Please, could you print all the lines below exactly, leaving out the pictures?
Records for this exercise: Begin
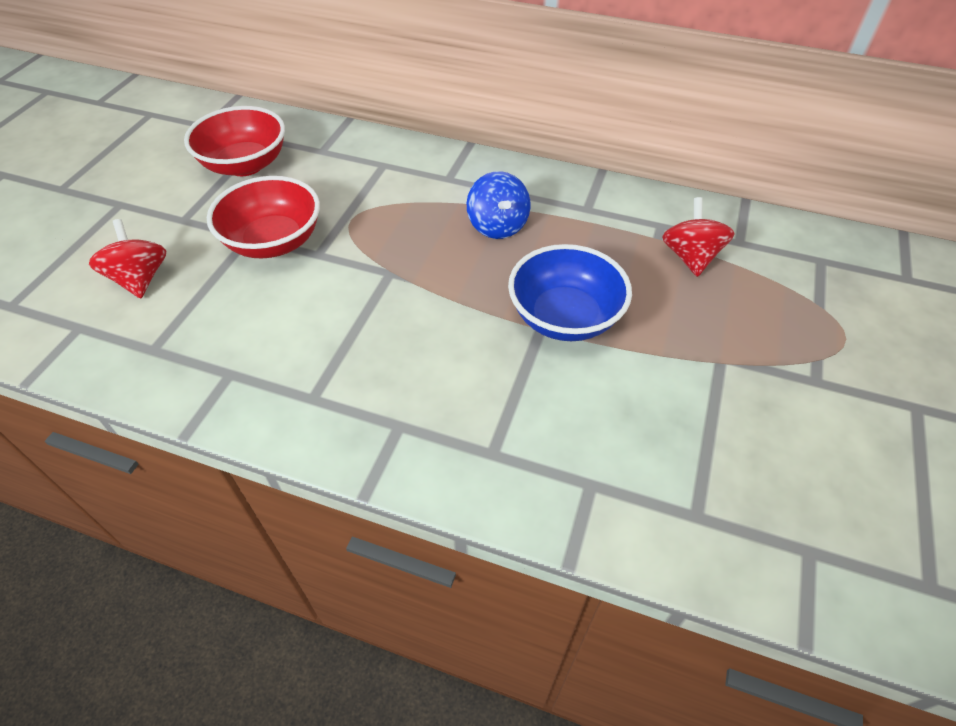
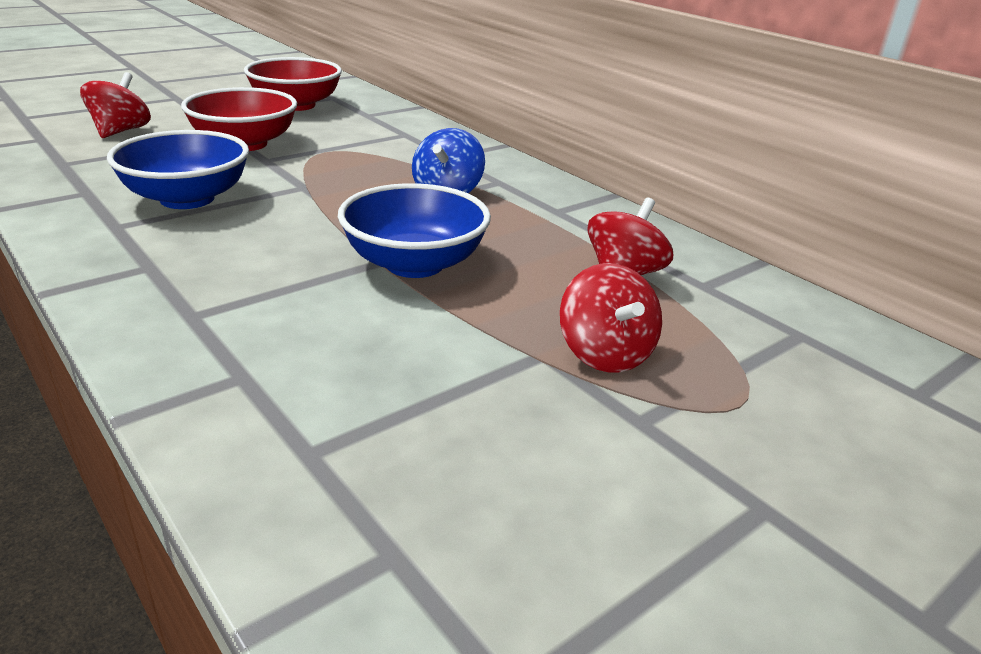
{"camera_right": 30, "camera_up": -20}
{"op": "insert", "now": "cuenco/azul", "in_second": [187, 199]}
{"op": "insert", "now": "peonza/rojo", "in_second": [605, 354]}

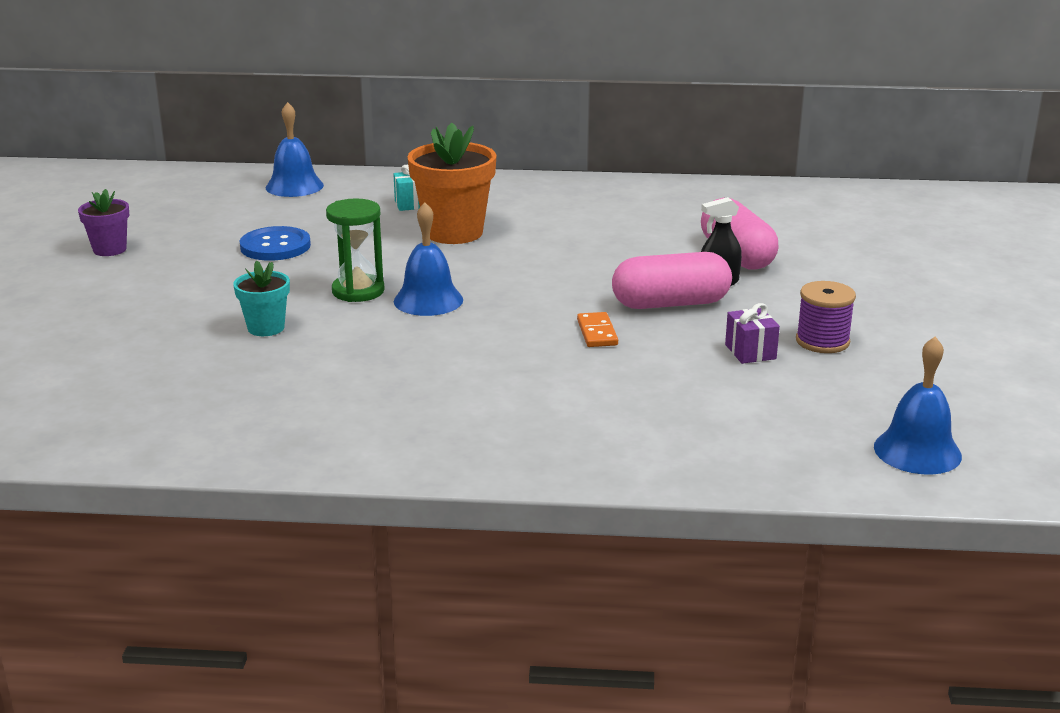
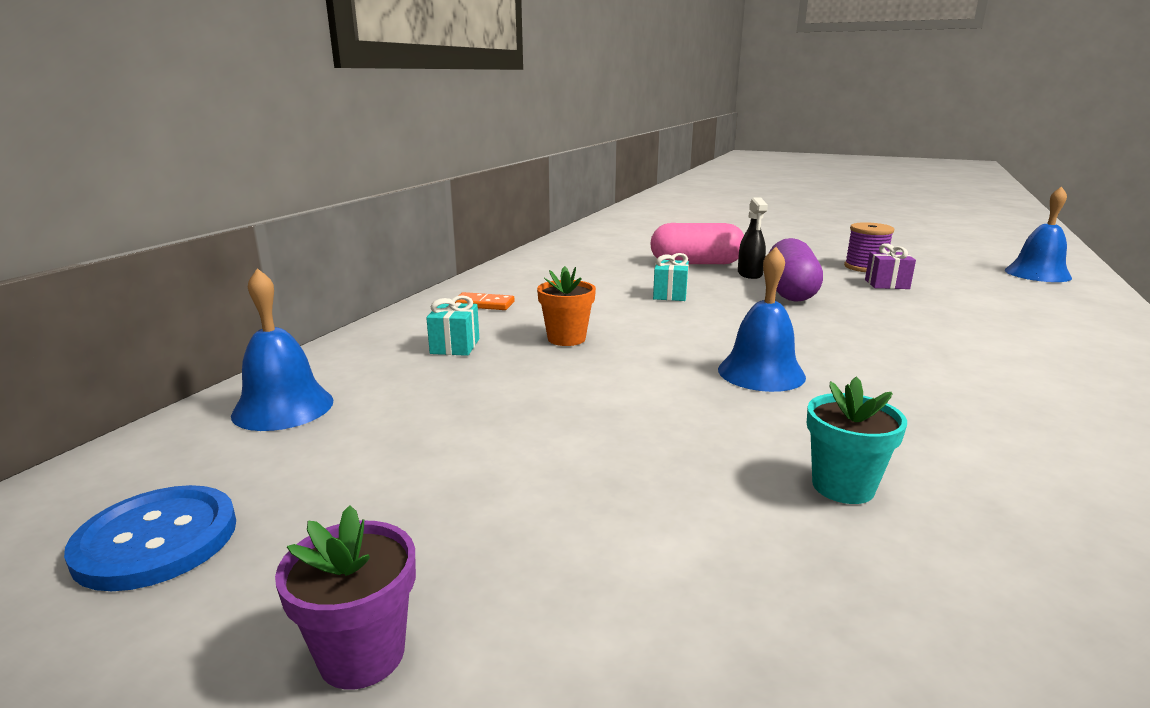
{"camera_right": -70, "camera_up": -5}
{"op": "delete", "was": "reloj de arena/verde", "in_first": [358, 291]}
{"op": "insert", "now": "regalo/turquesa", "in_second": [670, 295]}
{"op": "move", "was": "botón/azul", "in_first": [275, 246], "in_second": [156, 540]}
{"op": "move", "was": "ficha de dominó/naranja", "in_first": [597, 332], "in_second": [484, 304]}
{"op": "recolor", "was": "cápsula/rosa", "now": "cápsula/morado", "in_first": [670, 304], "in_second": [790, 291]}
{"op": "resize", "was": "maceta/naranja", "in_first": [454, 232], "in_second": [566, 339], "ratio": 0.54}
Records for this exercise: End
» Expected output:
{"camera_right": 30, "camera_up": -20}
{"op": "insert", "now": "cuenco/azul", "in_second": [187, 199]}
{"op": "insert", "now": "peonza/rojo", "in_second": [605, 354]}

{"camera_right": -70, "camera_up": -5}
{"op": "delete", "was": "reloj de arena/verde", "in_first": [358, 291]}
{"op": "insert", "now": "regalo/turquesa", "in_second": [670, 295]}
{"op": "move", "was": "botón/azul", "in_first": [275, 246], "in_second": [156, 540]}
{"op": "move", "was": "ficha de dominó/naranja", "in_first": [597, 332], "in_second": [484, 304]}
{"op": "recolor", "was": "cápsula/rosa", "now": "cápsula/morado", "in_first": [670, 304], "in_second": [790, 291]}
{"op": "resize", "was": "maceta/naranja", "in_first": [454, 232], "in_second": [566, 339], "ratio": 0.54}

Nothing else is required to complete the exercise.